* [Prompt]: Word for word, return the lines from the start of the entries below through the line that has "grey key: 4 -> 6".

□ □ □

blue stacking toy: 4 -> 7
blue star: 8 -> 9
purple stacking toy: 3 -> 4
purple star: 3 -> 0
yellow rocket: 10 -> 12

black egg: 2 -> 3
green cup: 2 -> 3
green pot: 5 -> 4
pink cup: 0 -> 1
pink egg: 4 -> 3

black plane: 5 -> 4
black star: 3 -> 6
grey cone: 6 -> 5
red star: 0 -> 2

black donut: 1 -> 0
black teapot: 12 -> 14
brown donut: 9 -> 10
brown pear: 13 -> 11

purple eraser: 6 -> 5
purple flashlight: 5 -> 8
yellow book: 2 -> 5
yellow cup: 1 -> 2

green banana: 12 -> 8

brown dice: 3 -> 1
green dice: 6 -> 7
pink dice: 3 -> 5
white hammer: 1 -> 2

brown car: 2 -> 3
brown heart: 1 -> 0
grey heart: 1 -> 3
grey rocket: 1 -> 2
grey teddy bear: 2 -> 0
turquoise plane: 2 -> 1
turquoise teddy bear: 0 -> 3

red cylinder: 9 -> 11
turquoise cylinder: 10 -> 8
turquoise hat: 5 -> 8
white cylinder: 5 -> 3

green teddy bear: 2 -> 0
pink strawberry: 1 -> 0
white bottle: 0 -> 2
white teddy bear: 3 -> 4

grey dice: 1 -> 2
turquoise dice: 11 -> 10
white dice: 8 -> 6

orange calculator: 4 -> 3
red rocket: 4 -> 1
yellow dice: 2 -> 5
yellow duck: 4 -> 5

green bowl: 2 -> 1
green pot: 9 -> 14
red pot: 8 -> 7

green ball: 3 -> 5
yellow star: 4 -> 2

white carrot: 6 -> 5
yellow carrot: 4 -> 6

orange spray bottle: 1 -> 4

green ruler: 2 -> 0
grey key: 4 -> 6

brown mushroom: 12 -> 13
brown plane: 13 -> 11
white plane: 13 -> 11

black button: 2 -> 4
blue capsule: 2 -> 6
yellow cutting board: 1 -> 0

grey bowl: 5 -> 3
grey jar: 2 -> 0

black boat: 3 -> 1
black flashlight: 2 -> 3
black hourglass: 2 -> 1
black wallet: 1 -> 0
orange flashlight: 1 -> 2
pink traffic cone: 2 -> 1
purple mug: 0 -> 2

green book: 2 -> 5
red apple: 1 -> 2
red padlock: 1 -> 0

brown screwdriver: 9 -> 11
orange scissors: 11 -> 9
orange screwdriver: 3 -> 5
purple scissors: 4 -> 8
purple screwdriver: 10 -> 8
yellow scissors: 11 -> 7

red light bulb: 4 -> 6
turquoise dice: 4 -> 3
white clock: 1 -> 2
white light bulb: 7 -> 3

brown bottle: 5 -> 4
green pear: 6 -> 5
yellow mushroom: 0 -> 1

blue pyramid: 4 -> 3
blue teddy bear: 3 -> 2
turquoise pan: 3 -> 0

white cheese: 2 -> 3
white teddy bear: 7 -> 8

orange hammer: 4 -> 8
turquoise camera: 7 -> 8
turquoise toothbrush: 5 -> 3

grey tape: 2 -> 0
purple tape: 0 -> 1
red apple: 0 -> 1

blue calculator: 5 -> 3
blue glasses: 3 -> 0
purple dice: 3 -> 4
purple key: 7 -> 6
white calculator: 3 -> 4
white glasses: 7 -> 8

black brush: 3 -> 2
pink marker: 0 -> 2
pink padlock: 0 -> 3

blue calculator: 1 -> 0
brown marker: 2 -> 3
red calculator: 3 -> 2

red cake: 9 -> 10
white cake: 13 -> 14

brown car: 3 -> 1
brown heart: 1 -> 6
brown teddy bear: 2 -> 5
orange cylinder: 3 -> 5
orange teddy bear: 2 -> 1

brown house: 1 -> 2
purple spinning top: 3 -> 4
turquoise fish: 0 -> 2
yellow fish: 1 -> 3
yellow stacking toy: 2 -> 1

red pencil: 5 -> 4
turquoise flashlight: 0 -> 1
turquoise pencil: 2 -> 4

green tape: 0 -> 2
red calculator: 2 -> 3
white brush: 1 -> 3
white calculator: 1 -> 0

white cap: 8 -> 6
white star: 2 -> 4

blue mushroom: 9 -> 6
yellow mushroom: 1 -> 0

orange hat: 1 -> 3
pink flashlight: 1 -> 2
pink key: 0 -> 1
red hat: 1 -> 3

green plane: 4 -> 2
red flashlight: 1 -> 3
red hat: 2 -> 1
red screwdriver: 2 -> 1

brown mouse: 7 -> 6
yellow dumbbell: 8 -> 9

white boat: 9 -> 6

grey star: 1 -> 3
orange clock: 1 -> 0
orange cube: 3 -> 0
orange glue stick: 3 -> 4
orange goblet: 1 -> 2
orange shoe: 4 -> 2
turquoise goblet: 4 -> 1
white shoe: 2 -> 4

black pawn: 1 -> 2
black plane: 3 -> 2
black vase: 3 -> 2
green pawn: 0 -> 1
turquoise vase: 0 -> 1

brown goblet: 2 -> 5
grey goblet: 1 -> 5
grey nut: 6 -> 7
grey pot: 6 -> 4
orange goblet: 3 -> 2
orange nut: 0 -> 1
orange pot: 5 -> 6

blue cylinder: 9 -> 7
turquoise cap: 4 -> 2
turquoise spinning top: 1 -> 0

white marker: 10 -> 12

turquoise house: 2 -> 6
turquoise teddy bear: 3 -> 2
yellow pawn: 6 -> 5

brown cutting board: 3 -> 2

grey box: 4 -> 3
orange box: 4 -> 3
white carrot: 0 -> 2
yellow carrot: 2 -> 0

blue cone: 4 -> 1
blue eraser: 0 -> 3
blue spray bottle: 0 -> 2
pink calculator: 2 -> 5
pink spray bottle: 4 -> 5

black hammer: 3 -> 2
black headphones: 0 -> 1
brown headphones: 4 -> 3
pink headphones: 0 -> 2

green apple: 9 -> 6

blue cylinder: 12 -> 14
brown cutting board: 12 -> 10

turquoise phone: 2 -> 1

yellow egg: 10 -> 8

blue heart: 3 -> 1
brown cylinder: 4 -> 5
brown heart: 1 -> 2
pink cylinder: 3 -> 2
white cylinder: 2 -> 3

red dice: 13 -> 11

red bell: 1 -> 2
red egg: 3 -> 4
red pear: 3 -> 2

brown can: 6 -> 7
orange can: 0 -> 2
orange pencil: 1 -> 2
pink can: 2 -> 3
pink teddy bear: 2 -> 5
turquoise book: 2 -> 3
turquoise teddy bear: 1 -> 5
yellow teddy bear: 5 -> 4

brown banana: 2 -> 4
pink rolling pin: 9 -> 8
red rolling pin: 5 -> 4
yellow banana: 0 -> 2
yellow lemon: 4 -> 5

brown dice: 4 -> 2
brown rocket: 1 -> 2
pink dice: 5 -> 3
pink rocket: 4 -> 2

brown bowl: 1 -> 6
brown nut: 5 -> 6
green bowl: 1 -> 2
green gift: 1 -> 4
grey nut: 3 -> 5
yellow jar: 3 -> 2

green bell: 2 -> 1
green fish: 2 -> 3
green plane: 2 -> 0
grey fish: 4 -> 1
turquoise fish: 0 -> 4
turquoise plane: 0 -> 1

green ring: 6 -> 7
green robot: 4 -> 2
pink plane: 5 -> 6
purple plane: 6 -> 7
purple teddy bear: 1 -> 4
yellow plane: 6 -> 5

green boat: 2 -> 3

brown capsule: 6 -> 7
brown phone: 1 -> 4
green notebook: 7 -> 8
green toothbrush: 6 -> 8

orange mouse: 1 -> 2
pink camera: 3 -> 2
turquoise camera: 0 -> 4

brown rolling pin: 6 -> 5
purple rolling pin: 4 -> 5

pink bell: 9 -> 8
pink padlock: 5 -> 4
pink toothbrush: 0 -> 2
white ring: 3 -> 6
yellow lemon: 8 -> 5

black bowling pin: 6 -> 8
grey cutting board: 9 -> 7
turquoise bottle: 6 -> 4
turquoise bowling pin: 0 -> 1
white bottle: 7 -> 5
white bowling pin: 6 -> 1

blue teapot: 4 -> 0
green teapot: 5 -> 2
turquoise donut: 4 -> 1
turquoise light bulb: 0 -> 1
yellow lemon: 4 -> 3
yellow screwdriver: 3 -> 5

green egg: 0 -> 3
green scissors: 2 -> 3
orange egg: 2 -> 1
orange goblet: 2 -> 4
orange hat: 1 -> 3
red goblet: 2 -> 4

□ □ □

* [Task output]:
blue stacking toy: 4 -> 7
blue star: 8 -> 9
purple stacking toy: 3 -> 4
purple star: 3 -> 0
yellow rocket: 10 -> 12

black egg: 2 -> 3
green cup: 2 -> 3
green pot: 5 -> 4
pink cup: 0 -> 1
pink egg: 4 -> 3

black plane: 5 -> 4
black star: 3 -> 6
grey cone: 6 -> 5
red star: 0 -> 2

black donut: 1 -> 0
black teapot: 12 -> 14
brown donut: 9 -> 10
brown pear: 13 -> 11

purple eraser: 6 -> 5
purple flashlight: 5 -> 8
yellow book: 2 -> 5
yellow cup: 1 -> 2

green banana: 12 -> 8

brown dice: 3 -> 1
green dice: 6 -> 7
pink dice: 3 -> 5
white hammer: 1 -> 2

brown car: 2 -> 3
brown heart: 1 -> 0
grey heart: 1 -> 3
grey rocket: 1 -> 2
grey teddy bear: 2 -> 0
turquoise plane: 2 -> 1
turquoise teddy bear: 0 -> 3

red cylinder: 9 -> 11
turquoise cylinder: 10 -> 8
turquoise hat: 5 -> 8
white cylinder: 5 -> 3

green teddy bear: 2 -> 0
pink strawberry: 1 -> 0
white bottle: 0 -> 2
white teddy bear: 3 -> 4

grey dice: 1 -> 2
turquoise dice: 11 -> 10
white dice: 8 -> 6

orange calculator: 4 -> 3
red rocket: 4 -> 1
yellow dice: 2 -> 5
yellow duck: 4 -> 5

green bowl: 2 -> 1
green pot: 9 -> 14
red pot: 8 -> 7

green ball: 3 -> 5
yellow star: 4 -> 2

white carrot: 6 -> 5
yellow carrot: 4 -> 6

orange spray bottle: 1 -> 4

green ruler: 2 -> 0
grey key: 4 -> 6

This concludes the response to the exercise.